**The records:**
■ ■ ■ ■ ■ ■ ■

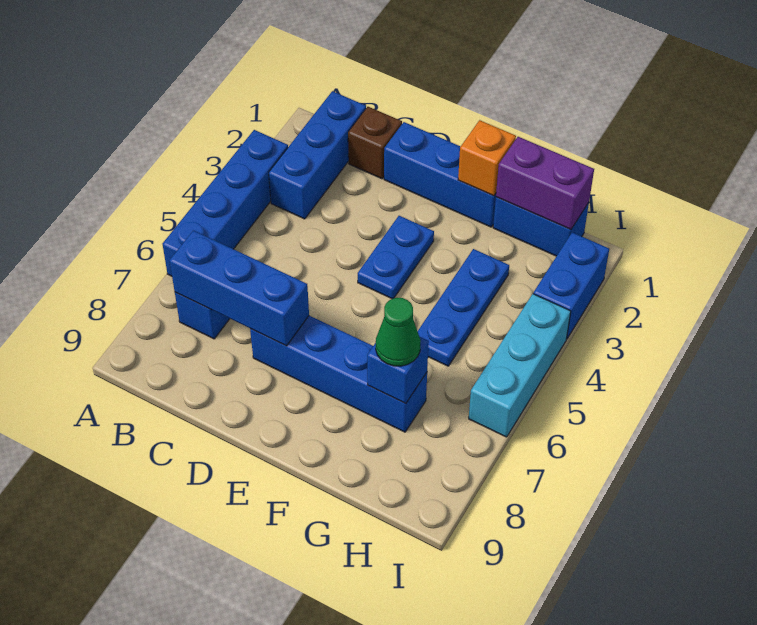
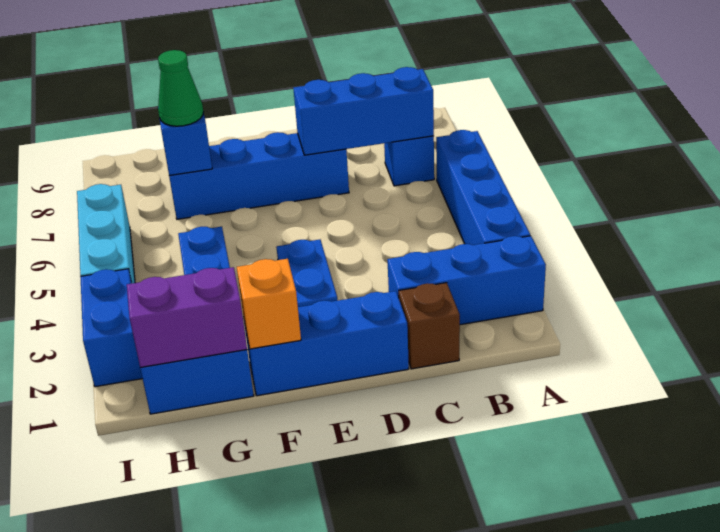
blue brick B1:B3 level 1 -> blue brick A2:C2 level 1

■ ■ ■ ■ ■ ■ ■

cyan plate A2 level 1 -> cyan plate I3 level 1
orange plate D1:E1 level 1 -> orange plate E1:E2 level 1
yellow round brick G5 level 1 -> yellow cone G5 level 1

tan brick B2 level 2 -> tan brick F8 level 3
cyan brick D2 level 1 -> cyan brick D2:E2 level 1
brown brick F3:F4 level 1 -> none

■ ■ ■ ■ ■ ■ ■

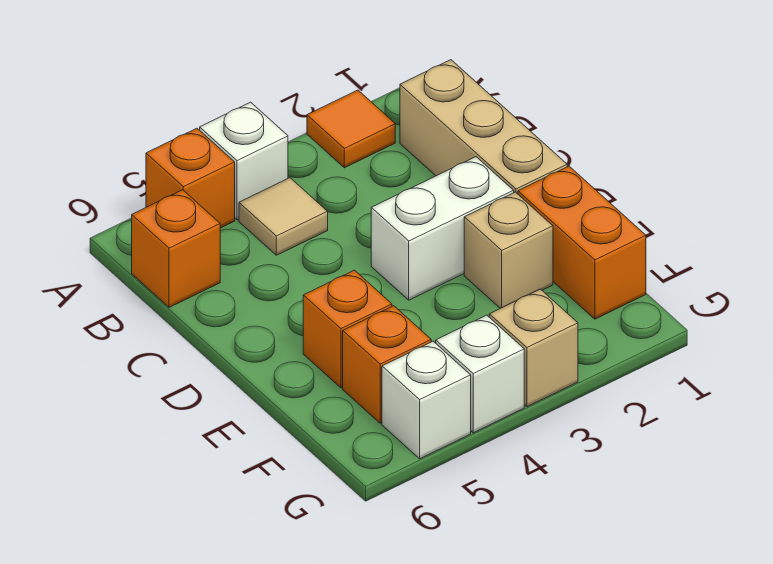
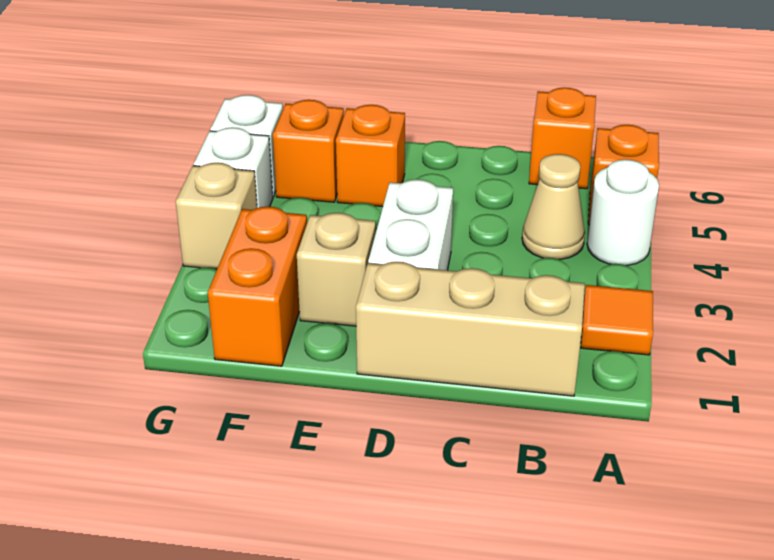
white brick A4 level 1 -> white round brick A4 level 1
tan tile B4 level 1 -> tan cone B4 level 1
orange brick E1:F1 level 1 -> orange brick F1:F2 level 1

■ ■ ■ ■ ■ ■ ■

Retype exactly, and only, the lines above from the one where "cyan plate A2" occurs up to and including the one where "brown brick F3:F4 level 1 -> none" occurs.

**Final answer:**
cyan plate A2 level 1 -> cyan plate I3 level 1
orange plate D1:E1 level 1 -> orange plate E1:E2 level 1
yellow round brick G5 level 1 -> yellow cone G5 level 1

tan brick B2 level 2 -> tan brick F8 level 3
cyan brick D2 level 1 -> cyan brick D2:E2 level 1
brown brick F3:F4 level 1 -> none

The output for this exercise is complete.